(Excerpts from a dataset)
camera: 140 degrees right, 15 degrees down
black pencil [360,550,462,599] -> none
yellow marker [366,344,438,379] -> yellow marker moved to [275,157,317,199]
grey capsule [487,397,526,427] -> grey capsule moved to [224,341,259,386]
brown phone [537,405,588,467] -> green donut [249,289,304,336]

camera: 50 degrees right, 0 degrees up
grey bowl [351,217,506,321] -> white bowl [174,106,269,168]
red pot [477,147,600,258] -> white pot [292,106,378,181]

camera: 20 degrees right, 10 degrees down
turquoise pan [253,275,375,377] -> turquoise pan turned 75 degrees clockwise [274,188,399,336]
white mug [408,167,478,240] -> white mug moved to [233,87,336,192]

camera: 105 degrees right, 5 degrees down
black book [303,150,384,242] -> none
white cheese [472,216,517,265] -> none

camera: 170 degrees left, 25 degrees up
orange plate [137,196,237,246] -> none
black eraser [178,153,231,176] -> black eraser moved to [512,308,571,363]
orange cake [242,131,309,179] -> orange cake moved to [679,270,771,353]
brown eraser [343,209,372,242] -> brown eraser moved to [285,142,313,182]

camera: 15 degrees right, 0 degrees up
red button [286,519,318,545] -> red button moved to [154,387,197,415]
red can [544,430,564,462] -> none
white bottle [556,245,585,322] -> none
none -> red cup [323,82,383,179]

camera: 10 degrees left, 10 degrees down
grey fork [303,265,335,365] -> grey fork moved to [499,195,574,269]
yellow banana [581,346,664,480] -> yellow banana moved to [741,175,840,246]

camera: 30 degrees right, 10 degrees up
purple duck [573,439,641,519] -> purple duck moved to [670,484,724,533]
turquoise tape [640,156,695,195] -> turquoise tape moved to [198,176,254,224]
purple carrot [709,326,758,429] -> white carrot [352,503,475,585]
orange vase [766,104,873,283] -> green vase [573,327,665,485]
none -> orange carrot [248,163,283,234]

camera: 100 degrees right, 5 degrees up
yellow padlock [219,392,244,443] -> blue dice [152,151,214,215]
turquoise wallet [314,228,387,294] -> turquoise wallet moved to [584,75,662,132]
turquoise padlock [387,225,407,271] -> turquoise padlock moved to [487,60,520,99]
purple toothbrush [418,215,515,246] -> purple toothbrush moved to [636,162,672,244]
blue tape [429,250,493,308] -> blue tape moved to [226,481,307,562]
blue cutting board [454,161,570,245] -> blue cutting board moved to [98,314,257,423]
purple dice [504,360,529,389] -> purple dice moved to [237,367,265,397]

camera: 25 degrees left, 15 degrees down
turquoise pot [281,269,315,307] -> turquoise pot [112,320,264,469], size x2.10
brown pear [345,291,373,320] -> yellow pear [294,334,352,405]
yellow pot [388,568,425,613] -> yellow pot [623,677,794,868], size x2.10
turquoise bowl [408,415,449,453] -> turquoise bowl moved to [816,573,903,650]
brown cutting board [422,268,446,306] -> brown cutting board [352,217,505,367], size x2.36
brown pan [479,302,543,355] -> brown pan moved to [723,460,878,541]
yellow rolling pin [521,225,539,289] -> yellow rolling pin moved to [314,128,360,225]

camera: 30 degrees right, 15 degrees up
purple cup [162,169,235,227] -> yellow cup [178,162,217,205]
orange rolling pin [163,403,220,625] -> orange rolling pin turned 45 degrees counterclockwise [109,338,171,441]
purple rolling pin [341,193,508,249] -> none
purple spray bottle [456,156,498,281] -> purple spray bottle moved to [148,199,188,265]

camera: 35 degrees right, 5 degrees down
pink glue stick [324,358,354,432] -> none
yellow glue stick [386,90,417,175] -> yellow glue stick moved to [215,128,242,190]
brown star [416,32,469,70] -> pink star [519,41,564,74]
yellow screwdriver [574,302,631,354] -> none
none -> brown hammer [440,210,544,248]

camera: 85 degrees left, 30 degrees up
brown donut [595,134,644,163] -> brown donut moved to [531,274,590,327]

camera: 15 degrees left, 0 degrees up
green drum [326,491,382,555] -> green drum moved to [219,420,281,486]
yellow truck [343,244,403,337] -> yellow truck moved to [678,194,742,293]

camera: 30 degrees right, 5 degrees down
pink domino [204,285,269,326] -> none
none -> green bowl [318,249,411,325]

### Task statement:
Lines from the top of the entries above to the line that contains "yellow banana [581,346,664,480]" should be set down exactly, please, with both ends kept and nothing added.

### Finished exercise:
camera: 140 degrees right, 15 degrees down
black pencil [360,550,462,599] -> none
yellow marker [366,344,438,379] -> yellow marker moved to [275,157,317,199]
grey capsule [487,397,526,427] -> grey capsule moved to [224,341,259,386]
brown phone [537,405,588,467] -> green donut [249,289,304,336]

camera: 50 degrees right, 0 degrees up
grey bowl [351,217,506,321] -> white bowl [174,106,269,168]
red pot [477,147,600,258] -> white pot [292,106,378,181]

camera: 20 degrees right, 10 degrees down
turquoise pan [253,275,375,377] -> turquoise pan turned 75 degrees clockwise [274,188,399,336]
white mug [408,167,478,240] -> white mug moved to [233,87,336,192]

camera: 105 degrees right, 5 degrees down
black book [303,150,384,242] -> none
white cheese [472,216,517,265] -> none

camera: 170 degrees left, 25 degrees up
orange plate [137,196,237,246] -> none
black eraser [178,153,231,176] -> black eraser moved to [512,308,571,363]
orange cake [242,131,309,179] -> orange cake moved to [679,270,771,353]
brown eraser [343,209,372,242] -> brown eraser moved to [285,142,313,182]

camera: 15 degrees right, 0 degrees up
red button [286,519,318,545] -> red button moved to [154,387,197,415]
red can [544,430,564,462] -> none
white bottle [556,245,585,322] -> none
none -> red cup [323,82,383,179]

camera: 10 degrees left, 10 degrees down
grey fork [303,265,335,365] -> grey fork moved to [499,195,574,269]
yellow banana [581,346,664,480] -> yellow banana moved to [741,175,840,246]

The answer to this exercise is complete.